INPUT RECORDS »

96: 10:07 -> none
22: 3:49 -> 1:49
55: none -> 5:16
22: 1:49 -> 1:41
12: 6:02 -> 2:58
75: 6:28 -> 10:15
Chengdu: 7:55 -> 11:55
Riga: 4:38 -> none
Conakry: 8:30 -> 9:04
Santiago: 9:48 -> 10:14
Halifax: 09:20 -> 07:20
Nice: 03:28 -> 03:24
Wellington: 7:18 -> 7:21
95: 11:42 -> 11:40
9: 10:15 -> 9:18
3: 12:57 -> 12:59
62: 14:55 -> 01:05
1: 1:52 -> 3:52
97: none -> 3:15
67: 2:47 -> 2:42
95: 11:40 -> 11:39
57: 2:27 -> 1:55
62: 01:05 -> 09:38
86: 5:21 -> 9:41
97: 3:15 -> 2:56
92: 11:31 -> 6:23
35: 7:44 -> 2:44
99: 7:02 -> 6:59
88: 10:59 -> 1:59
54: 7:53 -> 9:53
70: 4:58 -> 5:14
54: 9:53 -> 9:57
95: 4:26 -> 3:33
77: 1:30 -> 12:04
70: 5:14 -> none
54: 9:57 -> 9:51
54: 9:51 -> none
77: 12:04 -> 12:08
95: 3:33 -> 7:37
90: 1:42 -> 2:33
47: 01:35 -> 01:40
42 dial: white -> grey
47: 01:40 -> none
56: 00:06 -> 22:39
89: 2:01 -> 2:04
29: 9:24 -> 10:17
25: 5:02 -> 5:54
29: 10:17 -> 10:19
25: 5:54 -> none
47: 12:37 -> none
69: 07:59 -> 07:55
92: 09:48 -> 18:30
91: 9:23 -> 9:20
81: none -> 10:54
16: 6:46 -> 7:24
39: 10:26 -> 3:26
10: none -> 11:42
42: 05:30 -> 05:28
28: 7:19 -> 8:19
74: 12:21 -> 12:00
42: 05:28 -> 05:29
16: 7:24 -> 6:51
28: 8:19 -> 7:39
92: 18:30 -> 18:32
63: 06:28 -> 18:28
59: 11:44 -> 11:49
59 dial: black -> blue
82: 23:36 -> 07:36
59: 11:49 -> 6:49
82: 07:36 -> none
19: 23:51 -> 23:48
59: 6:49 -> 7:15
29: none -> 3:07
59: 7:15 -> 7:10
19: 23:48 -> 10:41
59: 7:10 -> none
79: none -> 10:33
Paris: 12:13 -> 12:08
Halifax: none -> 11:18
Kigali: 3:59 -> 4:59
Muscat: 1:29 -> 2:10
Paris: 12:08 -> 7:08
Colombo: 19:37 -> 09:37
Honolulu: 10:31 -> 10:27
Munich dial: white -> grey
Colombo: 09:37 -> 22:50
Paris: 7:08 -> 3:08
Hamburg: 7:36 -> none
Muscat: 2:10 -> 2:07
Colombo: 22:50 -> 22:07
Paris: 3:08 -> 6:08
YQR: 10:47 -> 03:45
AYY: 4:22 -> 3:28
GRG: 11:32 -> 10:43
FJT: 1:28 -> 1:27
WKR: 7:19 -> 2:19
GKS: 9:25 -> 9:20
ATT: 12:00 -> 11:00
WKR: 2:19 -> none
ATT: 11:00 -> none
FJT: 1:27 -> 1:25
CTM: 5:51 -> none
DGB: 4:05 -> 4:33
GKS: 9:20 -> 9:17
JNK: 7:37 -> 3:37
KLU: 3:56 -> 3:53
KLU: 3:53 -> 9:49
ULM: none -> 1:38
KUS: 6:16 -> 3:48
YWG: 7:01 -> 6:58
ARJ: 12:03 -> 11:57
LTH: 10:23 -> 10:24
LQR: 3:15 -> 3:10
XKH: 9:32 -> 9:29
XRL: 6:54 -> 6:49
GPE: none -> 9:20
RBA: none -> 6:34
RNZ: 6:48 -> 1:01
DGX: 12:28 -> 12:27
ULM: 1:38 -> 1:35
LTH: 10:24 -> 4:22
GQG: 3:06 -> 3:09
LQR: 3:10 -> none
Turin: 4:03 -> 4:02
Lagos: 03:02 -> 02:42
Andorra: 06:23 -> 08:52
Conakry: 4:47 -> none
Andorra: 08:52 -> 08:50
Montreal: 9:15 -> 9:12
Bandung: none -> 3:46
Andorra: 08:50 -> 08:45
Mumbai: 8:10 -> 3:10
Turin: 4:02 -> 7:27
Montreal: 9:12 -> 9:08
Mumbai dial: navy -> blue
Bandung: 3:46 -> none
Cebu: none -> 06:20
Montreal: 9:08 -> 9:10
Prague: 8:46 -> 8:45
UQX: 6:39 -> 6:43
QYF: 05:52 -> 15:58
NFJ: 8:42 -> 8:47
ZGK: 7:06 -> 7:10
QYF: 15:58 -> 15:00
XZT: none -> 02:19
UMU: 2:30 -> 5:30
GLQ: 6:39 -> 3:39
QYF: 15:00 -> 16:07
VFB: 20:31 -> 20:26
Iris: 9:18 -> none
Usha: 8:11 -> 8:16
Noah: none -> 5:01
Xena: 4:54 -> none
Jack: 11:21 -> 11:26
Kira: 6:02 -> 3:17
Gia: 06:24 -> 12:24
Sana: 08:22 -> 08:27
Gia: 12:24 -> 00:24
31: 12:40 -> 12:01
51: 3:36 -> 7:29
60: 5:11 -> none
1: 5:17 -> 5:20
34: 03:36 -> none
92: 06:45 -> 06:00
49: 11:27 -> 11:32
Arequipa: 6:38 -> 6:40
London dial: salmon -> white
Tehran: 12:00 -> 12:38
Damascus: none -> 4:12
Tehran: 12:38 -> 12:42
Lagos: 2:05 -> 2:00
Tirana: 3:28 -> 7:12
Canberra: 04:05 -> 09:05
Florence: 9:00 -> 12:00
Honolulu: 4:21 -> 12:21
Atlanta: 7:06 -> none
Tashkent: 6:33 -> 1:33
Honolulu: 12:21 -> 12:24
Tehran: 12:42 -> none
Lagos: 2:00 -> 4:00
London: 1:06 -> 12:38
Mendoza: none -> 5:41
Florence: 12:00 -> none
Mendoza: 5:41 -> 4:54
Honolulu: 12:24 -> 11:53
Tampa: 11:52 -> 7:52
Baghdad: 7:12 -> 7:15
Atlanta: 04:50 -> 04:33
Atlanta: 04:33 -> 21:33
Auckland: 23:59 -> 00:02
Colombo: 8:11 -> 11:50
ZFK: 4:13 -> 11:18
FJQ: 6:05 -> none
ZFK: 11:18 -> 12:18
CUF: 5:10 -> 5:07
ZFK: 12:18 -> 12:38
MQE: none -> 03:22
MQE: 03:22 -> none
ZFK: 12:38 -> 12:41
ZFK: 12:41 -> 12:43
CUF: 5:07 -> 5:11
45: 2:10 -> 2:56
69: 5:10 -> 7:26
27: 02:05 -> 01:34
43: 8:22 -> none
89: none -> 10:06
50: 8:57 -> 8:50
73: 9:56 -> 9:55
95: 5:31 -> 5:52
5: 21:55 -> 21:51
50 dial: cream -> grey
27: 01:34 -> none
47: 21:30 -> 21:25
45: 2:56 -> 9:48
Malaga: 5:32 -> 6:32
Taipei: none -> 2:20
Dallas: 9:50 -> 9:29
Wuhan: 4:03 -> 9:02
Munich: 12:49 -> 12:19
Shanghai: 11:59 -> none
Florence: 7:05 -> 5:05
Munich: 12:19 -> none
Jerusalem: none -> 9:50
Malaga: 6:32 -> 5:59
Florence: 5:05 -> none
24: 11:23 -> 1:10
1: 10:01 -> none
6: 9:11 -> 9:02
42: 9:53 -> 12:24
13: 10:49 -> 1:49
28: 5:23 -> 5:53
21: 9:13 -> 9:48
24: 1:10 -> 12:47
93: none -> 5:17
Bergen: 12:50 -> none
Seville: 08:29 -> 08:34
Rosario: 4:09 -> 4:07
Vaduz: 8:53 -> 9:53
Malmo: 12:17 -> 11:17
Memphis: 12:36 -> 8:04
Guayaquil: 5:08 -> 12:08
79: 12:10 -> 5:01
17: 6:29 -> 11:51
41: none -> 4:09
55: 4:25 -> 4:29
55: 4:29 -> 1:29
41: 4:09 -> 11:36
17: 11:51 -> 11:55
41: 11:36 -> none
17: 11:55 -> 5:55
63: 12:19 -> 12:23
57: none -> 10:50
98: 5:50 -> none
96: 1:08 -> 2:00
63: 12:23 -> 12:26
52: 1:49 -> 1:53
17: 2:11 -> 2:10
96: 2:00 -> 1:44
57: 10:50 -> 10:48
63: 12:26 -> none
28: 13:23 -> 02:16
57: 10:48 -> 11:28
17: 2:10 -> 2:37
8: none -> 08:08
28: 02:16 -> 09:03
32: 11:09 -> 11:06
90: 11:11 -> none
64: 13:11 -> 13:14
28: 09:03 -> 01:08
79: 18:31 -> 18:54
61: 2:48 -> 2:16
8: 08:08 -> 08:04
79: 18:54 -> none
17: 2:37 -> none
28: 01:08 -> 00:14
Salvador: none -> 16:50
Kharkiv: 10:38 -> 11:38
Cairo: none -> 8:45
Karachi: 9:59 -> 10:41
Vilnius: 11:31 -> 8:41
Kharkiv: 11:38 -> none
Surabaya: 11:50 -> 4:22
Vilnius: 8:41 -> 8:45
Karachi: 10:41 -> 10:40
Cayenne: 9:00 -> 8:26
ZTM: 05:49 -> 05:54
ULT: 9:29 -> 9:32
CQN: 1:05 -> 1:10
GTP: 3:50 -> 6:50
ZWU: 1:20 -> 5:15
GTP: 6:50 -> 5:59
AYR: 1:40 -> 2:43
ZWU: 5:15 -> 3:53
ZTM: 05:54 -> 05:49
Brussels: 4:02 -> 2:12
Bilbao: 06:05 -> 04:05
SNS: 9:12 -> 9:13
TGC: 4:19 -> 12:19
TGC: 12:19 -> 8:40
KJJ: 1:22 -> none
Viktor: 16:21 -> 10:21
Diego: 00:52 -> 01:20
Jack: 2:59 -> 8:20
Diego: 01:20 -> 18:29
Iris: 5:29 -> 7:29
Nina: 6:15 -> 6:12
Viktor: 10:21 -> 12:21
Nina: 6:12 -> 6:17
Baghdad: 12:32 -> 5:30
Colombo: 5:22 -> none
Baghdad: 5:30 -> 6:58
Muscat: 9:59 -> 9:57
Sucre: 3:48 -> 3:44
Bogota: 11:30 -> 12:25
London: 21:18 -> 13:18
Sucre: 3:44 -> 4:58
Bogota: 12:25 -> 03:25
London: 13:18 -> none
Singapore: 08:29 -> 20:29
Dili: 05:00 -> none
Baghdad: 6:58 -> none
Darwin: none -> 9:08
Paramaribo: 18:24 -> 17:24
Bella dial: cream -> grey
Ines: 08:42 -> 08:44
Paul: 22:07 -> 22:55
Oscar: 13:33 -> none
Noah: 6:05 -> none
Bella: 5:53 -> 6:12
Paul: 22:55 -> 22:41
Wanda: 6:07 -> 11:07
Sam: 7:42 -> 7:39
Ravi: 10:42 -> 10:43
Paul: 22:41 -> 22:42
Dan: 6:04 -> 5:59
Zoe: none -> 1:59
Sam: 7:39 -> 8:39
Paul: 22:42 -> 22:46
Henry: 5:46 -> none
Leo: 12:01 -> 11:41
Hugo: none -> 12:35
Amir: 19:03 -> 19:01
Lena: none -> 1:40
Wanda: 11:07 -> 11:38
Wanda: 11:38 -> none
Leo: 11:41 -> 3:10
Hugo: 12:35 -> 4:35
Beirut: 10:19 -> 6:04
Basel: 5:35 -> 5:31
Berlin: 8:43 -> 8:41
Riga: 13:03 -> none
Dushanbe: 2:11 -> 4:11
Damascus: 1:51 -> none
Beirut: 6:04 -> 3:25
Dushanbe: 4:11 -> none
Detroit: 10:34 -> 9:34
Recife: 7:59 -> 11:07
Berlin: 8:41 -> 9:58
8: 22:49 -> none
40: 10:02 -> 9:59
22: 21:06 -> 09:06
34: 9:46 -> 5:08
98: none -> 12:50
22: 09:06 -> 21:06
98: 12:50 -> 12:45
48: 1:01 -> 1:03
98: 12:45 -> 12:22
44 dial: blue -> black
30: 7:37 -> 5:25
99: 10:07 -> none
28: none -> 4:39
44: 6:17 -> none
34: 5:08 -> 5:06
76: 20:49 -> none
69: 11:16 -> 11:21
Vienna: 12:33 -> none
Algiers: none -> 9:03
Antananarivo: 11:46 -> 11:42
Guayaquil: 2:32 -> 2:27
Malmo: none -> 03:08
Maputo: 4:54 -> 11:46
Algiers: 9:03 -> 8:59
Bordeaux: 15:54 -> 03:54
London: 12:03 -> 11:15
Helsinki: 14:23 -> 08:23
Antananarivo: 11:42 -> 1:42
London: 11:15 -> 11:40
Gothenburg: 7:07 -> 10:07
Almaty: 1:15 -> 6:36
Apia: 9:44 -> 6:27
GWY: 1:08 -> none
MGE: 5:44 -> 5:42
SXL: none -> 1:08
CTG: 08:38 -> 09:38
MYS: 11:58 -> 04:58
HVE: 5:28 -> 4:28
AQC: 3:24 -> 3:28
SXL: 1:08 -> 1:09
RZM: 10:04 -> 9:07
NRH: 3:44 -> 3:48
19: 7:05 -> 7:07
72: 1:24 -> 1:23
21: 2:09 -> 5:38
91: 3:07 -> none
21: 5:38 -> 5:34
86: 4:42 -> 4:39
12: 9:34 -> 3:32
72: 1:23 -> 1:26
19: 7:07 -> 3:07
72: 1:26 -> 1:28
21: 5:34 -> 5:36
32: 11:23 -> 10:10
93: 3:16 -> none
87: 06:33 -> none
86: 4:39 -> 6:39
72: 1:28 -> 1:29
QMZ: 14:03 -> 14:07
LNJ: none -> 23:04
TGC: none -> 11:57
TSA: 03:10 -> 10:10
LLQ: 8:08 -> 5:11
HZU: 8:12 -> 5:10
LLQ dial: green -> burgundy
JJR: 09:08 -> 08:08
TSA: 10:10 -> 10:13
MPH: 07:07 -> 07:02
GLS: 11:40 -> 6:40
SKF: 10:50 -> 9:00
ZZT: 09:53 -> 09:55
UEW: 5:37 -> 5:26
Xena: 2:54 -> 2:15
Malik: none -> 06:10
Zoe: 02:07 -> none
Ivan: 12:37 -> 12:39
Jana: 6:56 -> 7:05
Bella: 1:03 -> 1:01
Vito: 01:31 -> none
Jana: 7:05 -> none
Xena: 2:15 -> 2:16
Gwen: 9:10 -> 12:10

YOUR OBJECTIVE » Copy the items word for word, starting with the first item and continuing through the line containing "9: 10:15 -> 9:18".

EXERCISE ANSWER »
96: 10:07 -> none
22: 3:49 -> 1:49
55: none -> 5:16
22: 1:49 -> 1:41
12: 6:02 -> 2:58
75: 6:28 -> 10:15
Chengdu: 7:55 -> 11:55
Riga: 4:38 -> none
Conakry: 8:30 -> 9:04
Santiago: 9:48 -> 10:14
Halifax: 09:20 -> 07:20
Nice: 03:28 -> 03:24
Wellington: 7:18 -> 7:21
95: 11:42 -> 11:40
9: 10:15 -> 9:18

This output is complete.